WHAT THIS TASK INVOLVES: Print nothing but the lines from the start of the listing below through the line that contains "(529, 257) = (429, 330): none". Do not include the pictures.
----------------
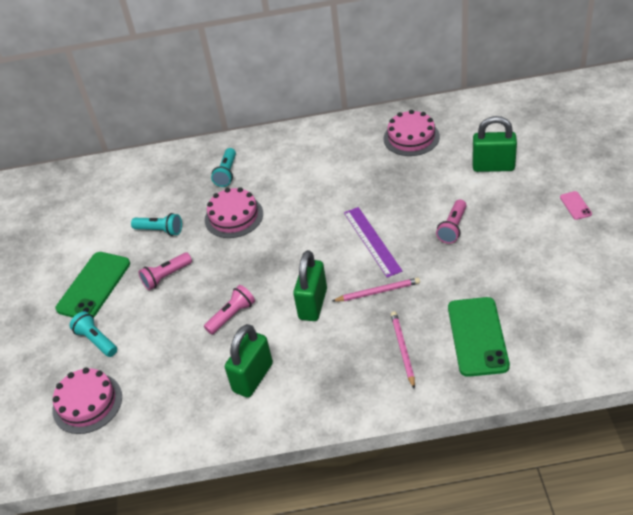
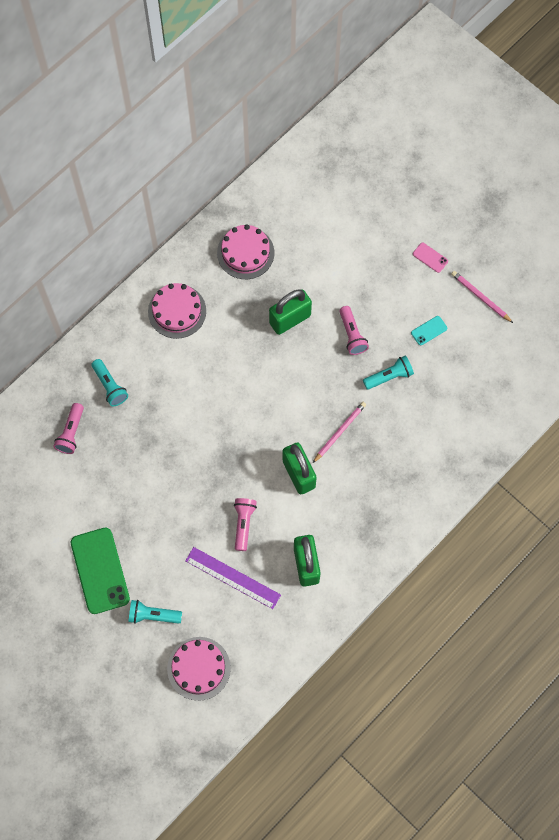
camera: 45 degrees left, 25 degrees up
(160, 230) = (105, 482): turquoise flashlight -> turquoise flashlight (389, 376)
(166, 276) = (155, 523): pink flashlight -> pink flashlight (71, 432)
(234, 216) = (159, 429): pink cake -> pink cake (177, 311)
(372, 241) = (297, 386): purple ruler -> purple ruler (233, 578)
(402, 349) = (396, 472): pink pencil -> pink pencil (480, 297)
(477, 336) = (440, 427): green phone -> none
(493, 166) = (339, 250): green padlock -> green padlock (290, 319)
(529, 257) = (429, 330): none -> turquoise phone

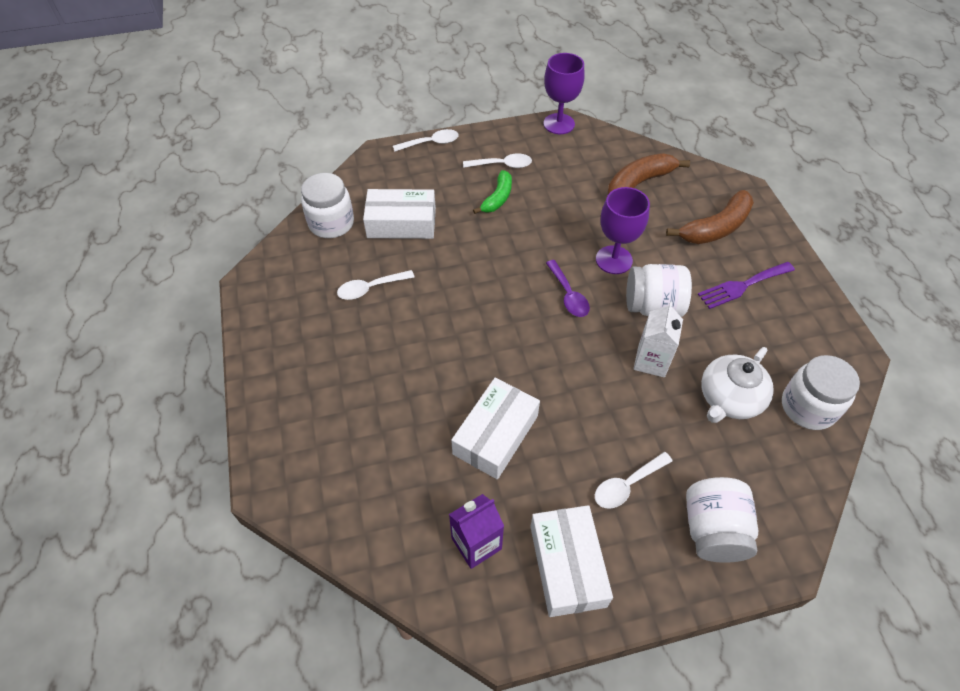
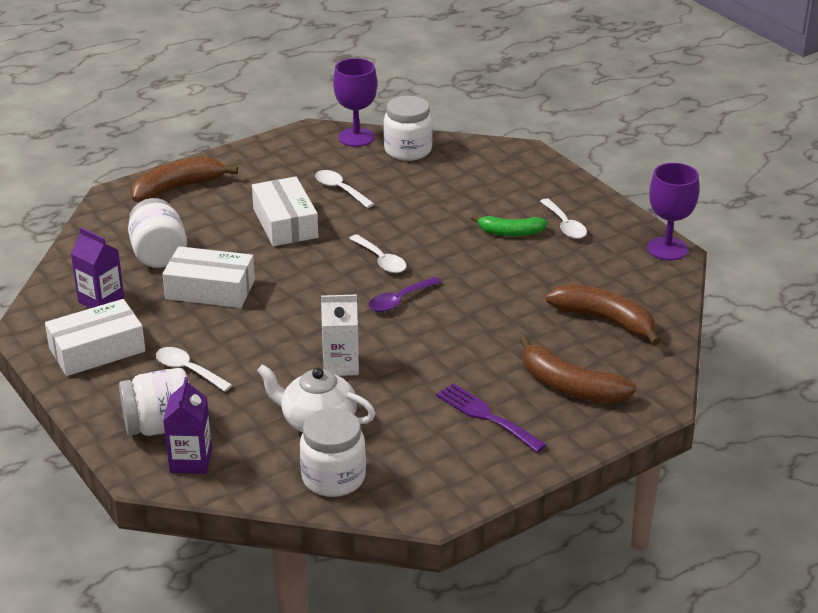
camera: 70 degrees right, 20 degrees down
(289, 422) = (177, 188): none -> brown banana
(401, 223) = (434, 186): white box -> white box (285, 223)
(431, 143) = (565, 176): white spoon -> white spoon (381, 260)
(614, 260) = (468, 321): purple goblet -> purple goblet (356, 137)
(653, 306) = (416, 356): white jar -> white jar (159, 255)
(770, 514) = (191, 461): none -> purple carton

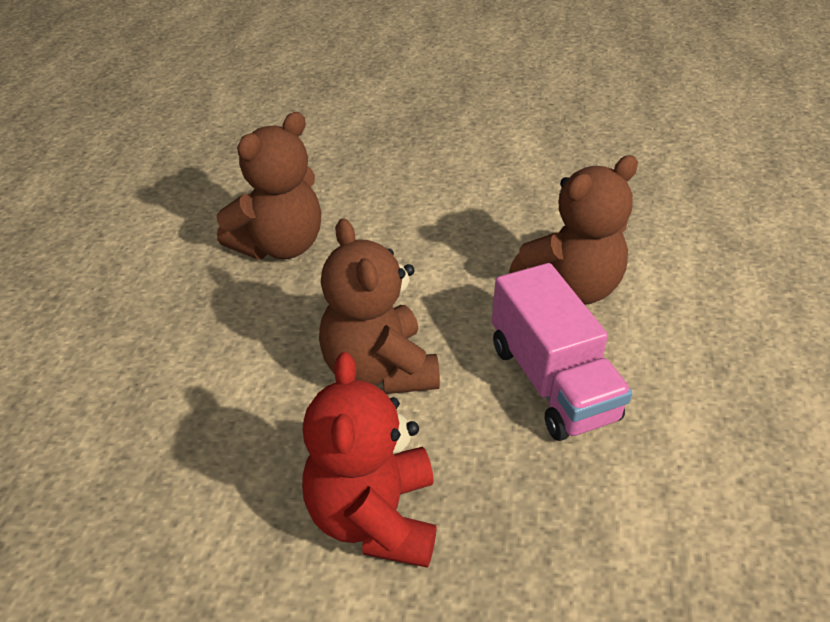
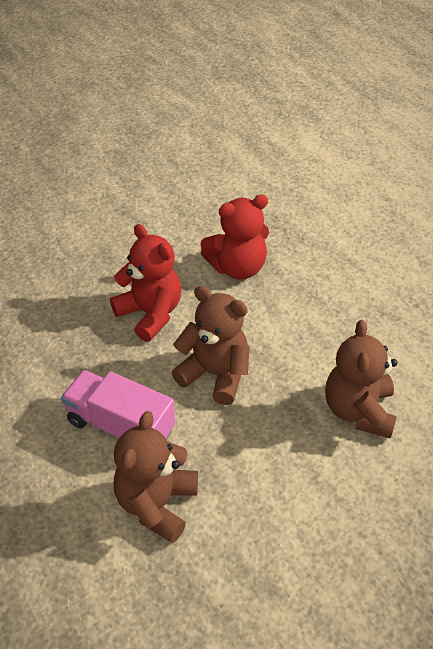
camera: 140 degrees right, 5 degrees up
(159, 506) = (237, 267): none -> red teddy bear

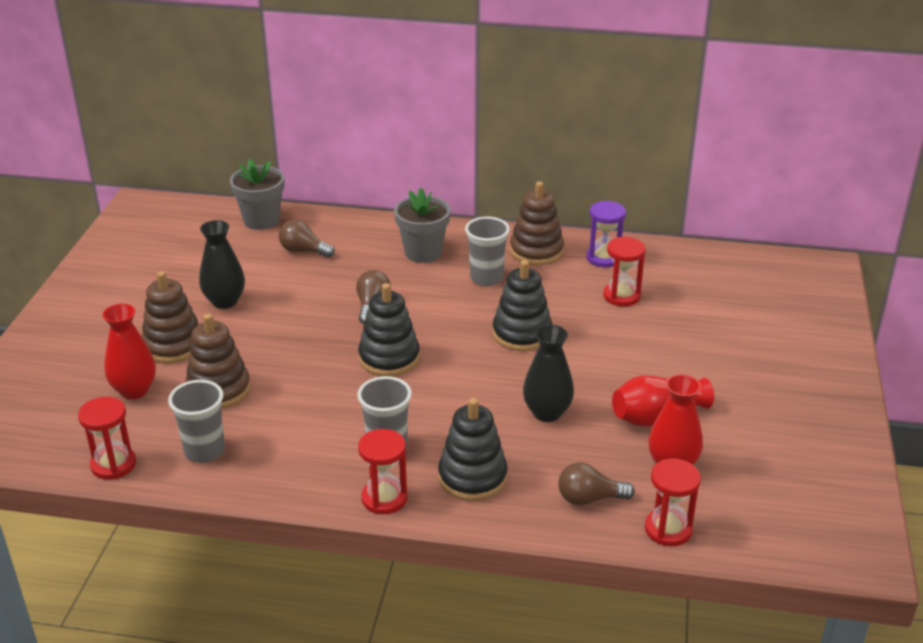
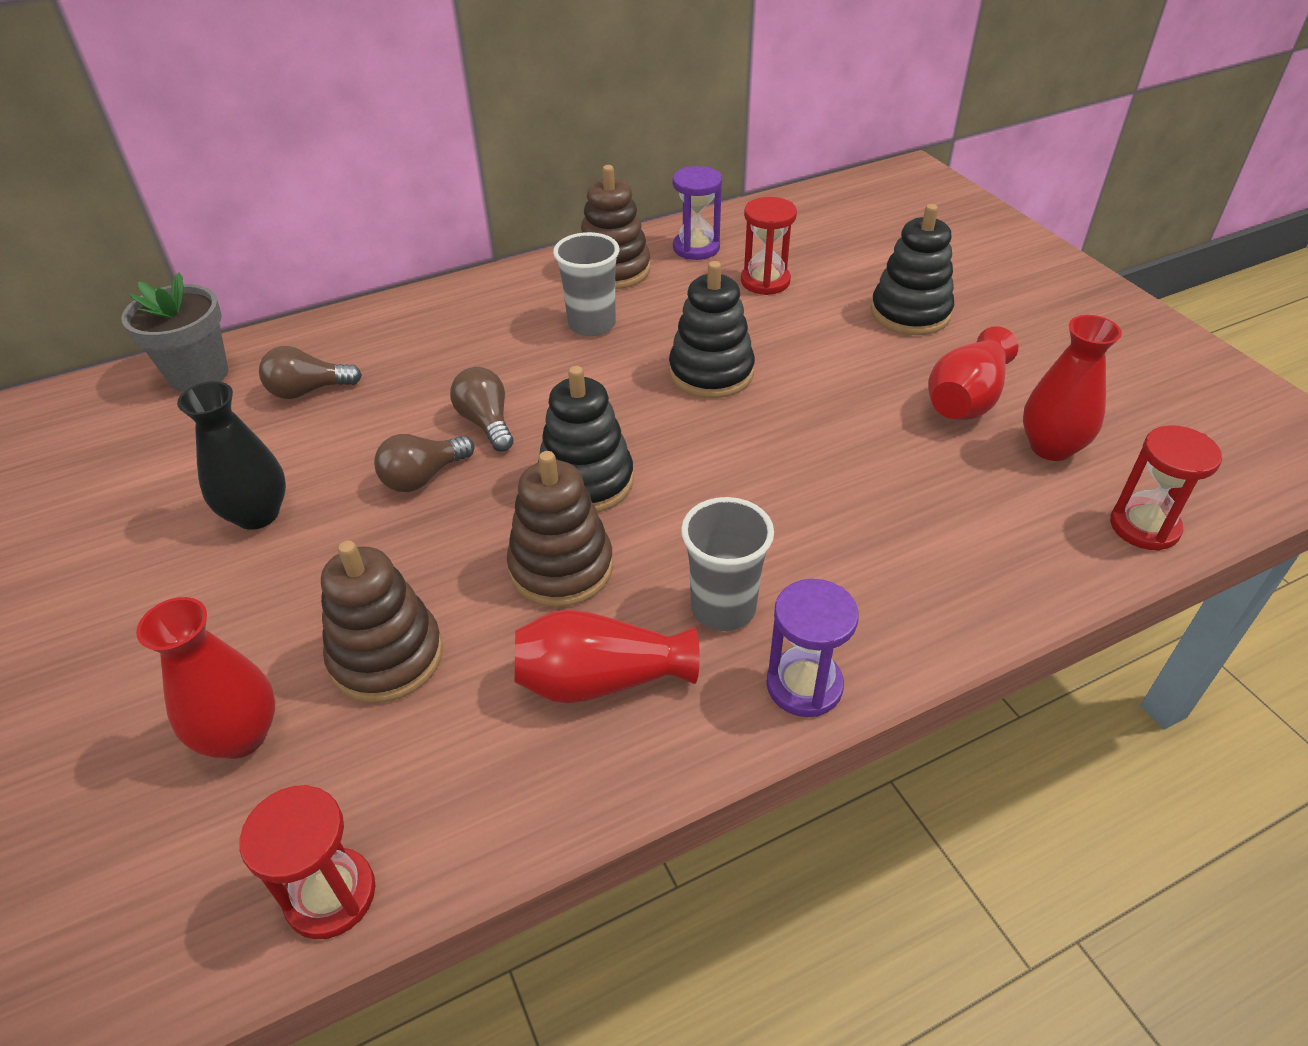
camera: 35 degrees left, 10 degrees up
(173, 345) = (238, 623): brown stacking toy -> brown stacking toy (561, 568)
(204, 451) = (467, 772): grey cup -> none
(296, 446) = (600, 679): none -> red vase
(384, 498) = (804, 685): red hourglass -> purple hourglass
(423, 252) = (478, 326): grey flower pot -> none
(472, 477) = (872, 587): black stacking toy -> black stacking toy (910, 313)
(547, 413) = (853, 455): black vase -> none
(589, 498) = (1026, 537): brown light bulb -> brown light bulb (423, 477)

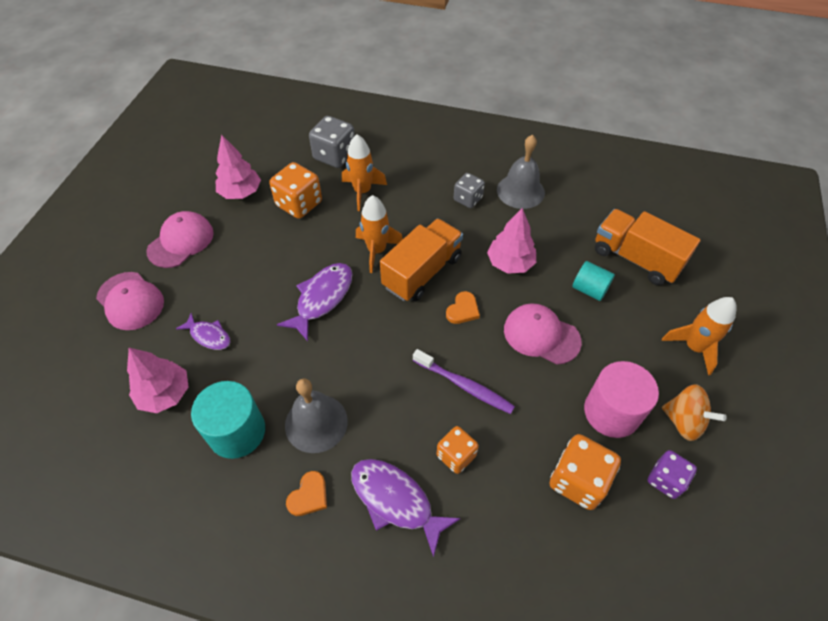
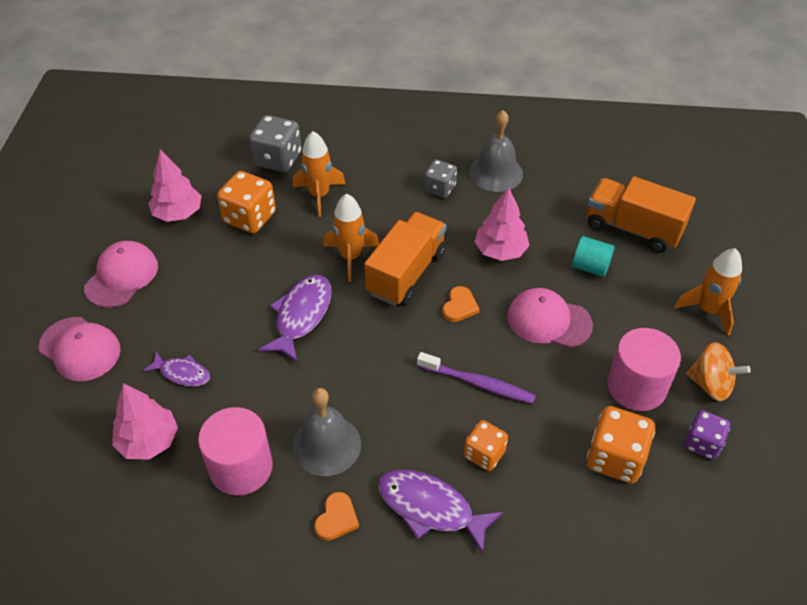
camera: 10 degrees left, 5 degrees down
(237, 432) = (241, 467): turquoise cylinder -> pink cylinder

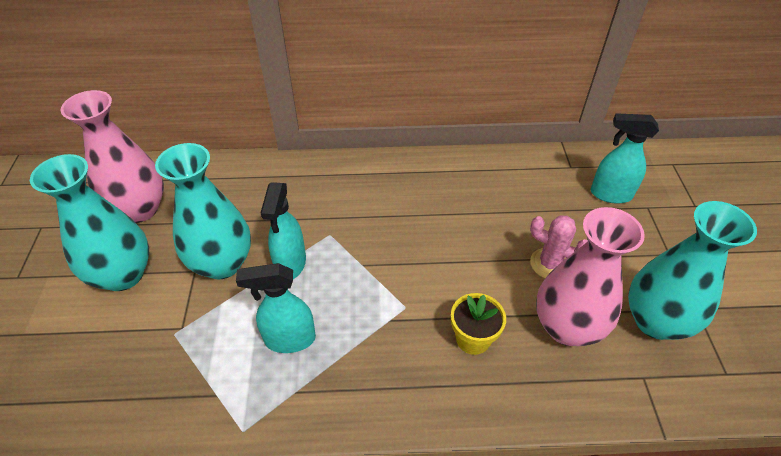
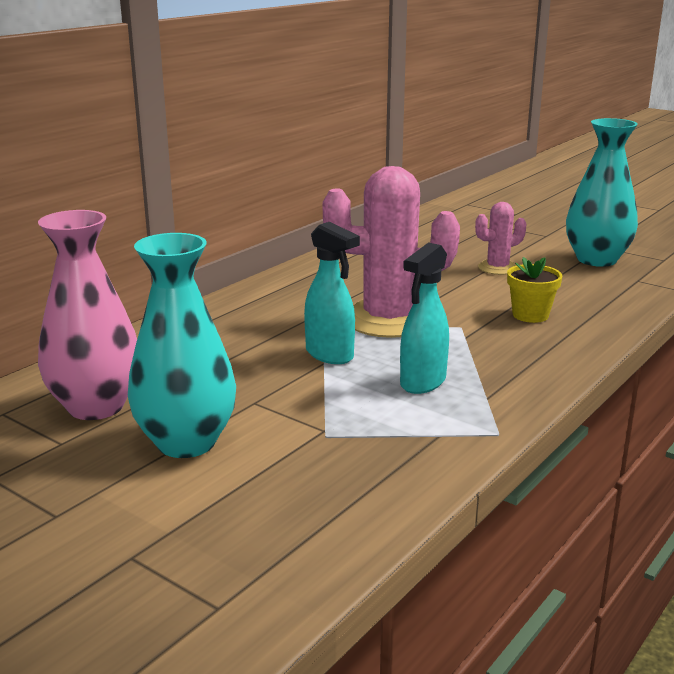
camera: 50 degrees left, 25 degrees down
(222, 263) = (270, 385): turquoise vase -> none
(376, 259) = (388, 320): none -> pink cactus
(566, 327) = (564, 284): pink vase -> none
(610, 194) = (462, 228): turquoise spray bottle -> none

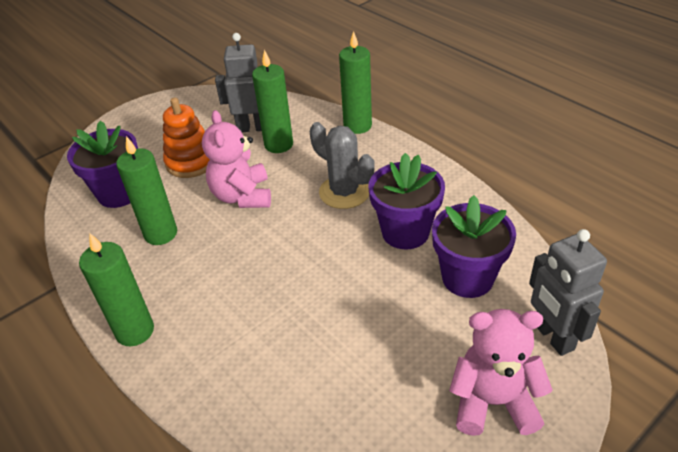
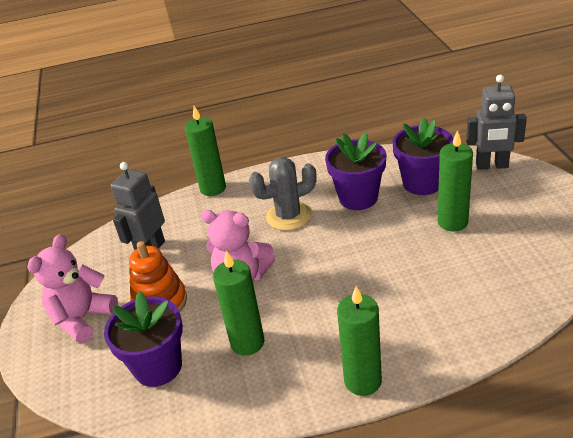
camera: 60 degrees left, 5 degrees down
(278, 145) = (192, 239): green candle -> green candle (452, 222)
(493, 402) = (530, 204): pink teddy bear -> pink teddy bear (82, 318)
----------------
RESPONSE TO THE TASK:
camera: 45 degrees left, 25 degrees up
(160, 230) = (105, 482): turquoise flashlight -> turquoise flashlight (389, 376)
(166, 276) = (155, 523): pink flashlight -> pink flashlight (71, 432)
(234, 216) = (159, 429): pink cake -> pink cake (177, 311)
(372, 241) = (297, 386): purple ruler -> purple ruler (233, 578)
(402, 349) = (396, 472): pink pencil -> pink pencil (480, 297)
(477, 336) = (440, 427): green phone -> none
(493, 166) = (339, 250): green padlock -> green padlock (290, 319)
(529, 257) = (429, 330): none -> turquoise phone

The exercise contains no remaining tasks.